Apart from the images, output the data below exactly.

Segment Start: INPUT DATA

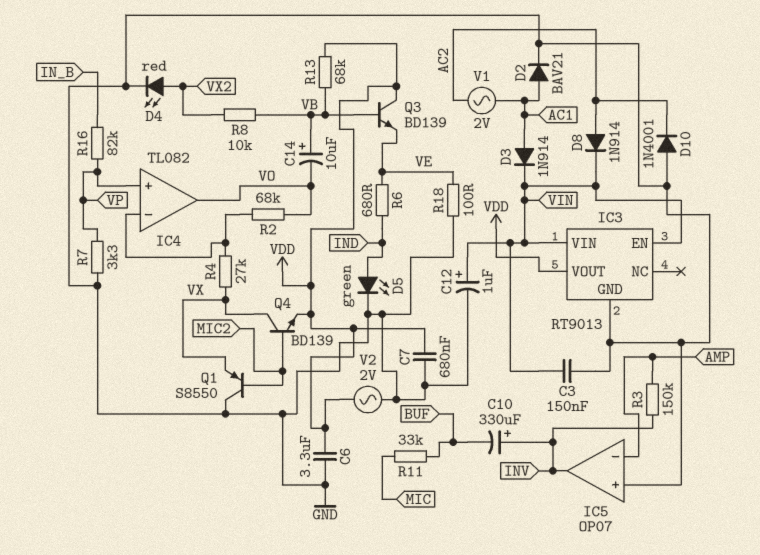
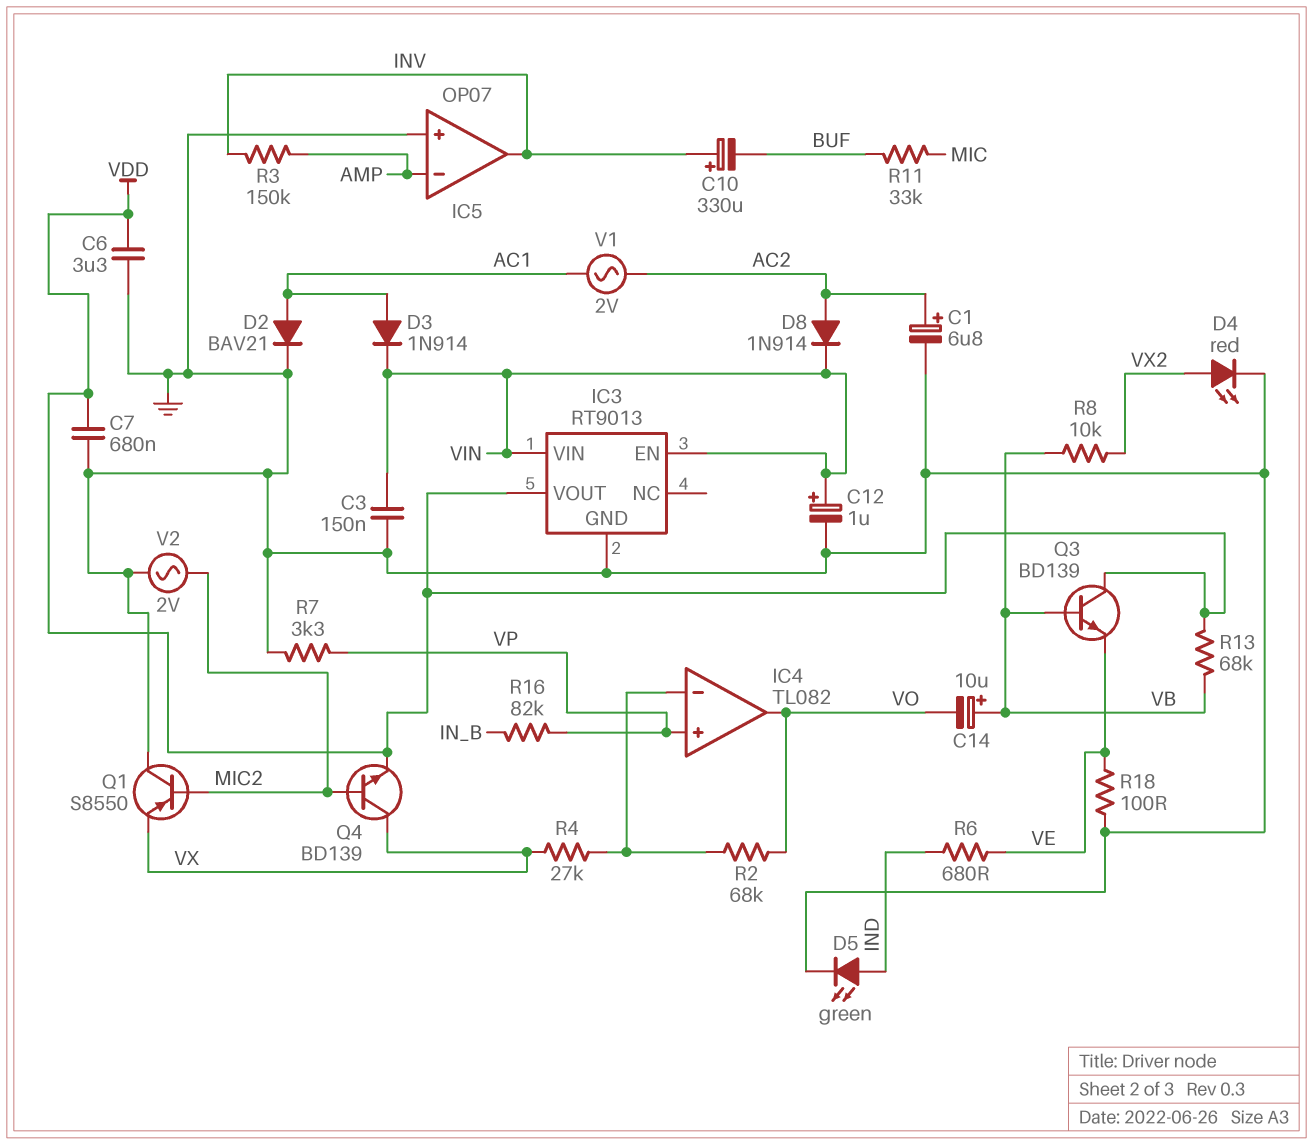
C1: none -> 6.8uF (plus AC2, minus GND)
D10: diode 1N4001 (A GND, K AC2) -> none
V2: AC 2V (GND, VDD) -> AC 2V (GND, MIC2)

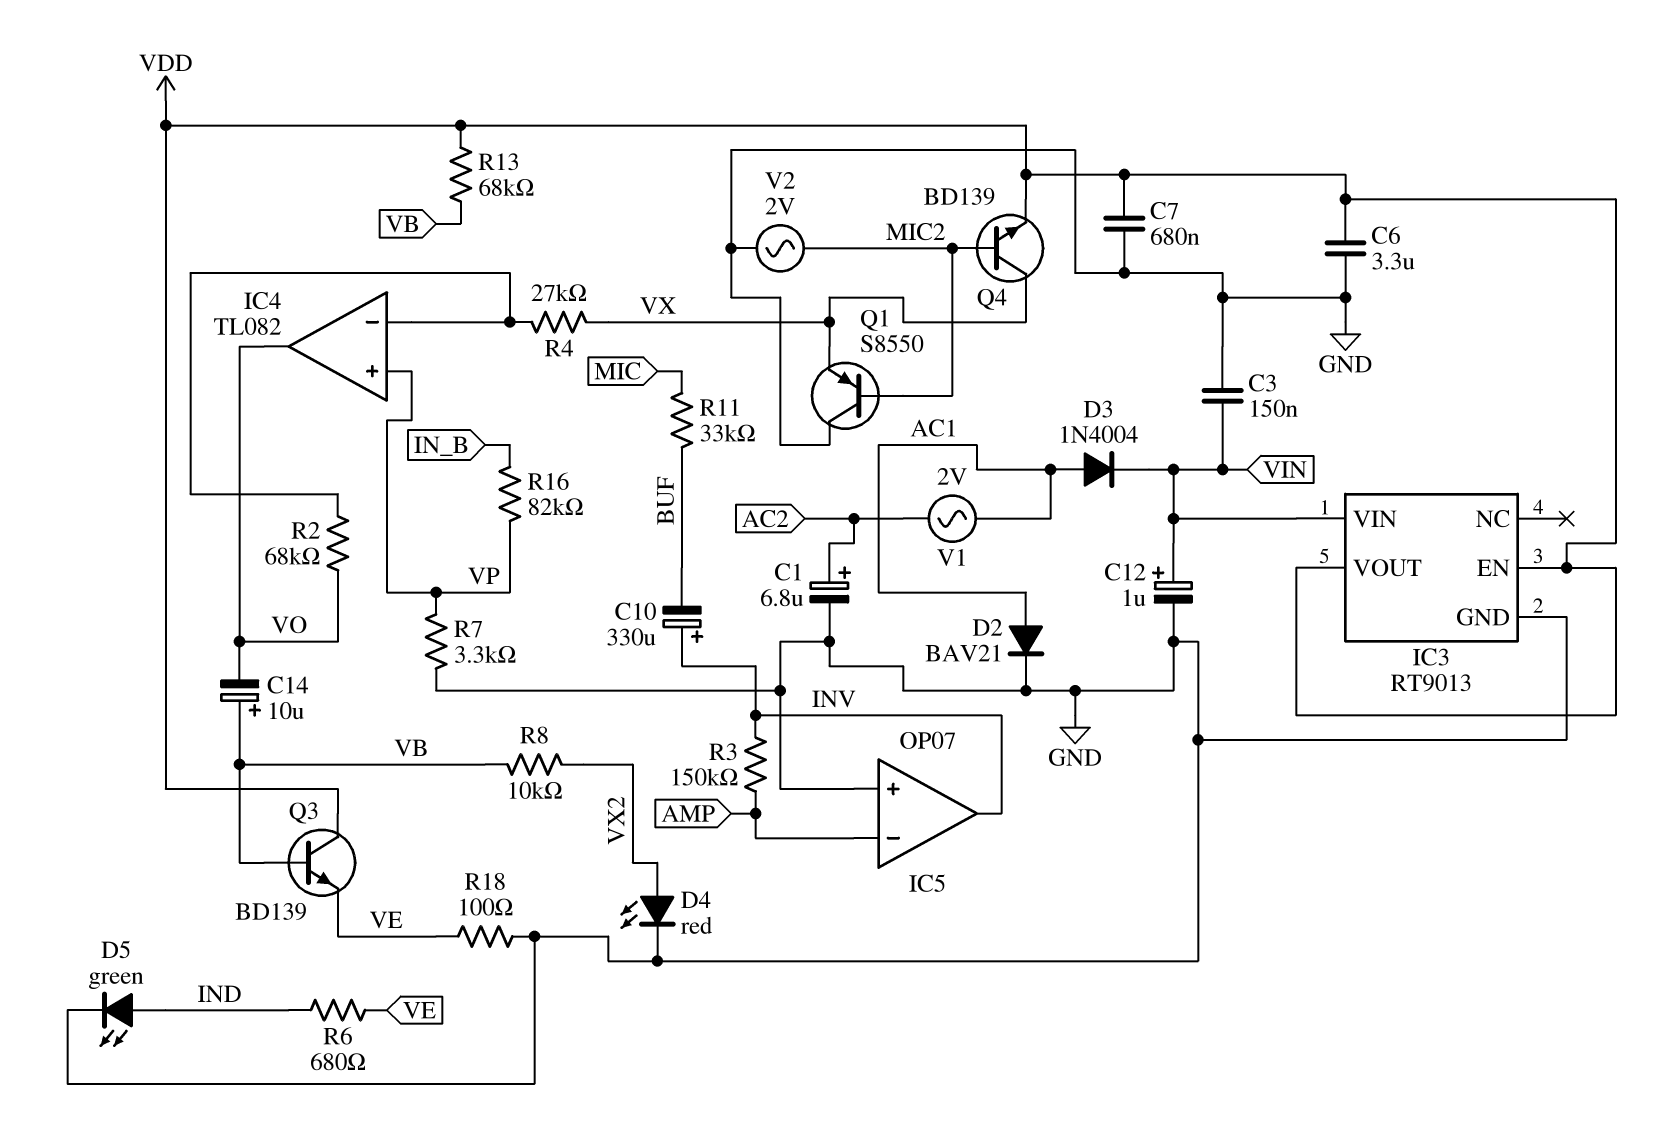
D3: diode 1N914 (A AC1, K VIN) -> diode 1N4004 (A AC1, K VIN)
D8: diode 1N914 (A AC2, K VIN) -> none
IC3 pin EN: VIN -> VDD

Segment End: INPUT DATA

**YOUR RESPONSE**
C1: none -> 6.8uF (plus AC2, minus GND)
D10: diode 1N4001 (A GND, K AC2) -> none
V2: AC 2V (GND, VDD) -> AC 2V (GND, MIC2)

D3: diode 1N914 (A AC1, K VIN) -> diode 1N4004 (A AC1, K VIN)
D8: diode 1N914 (A AC2, K VIN) -> none
IC3 pin EN: VIN -> VDD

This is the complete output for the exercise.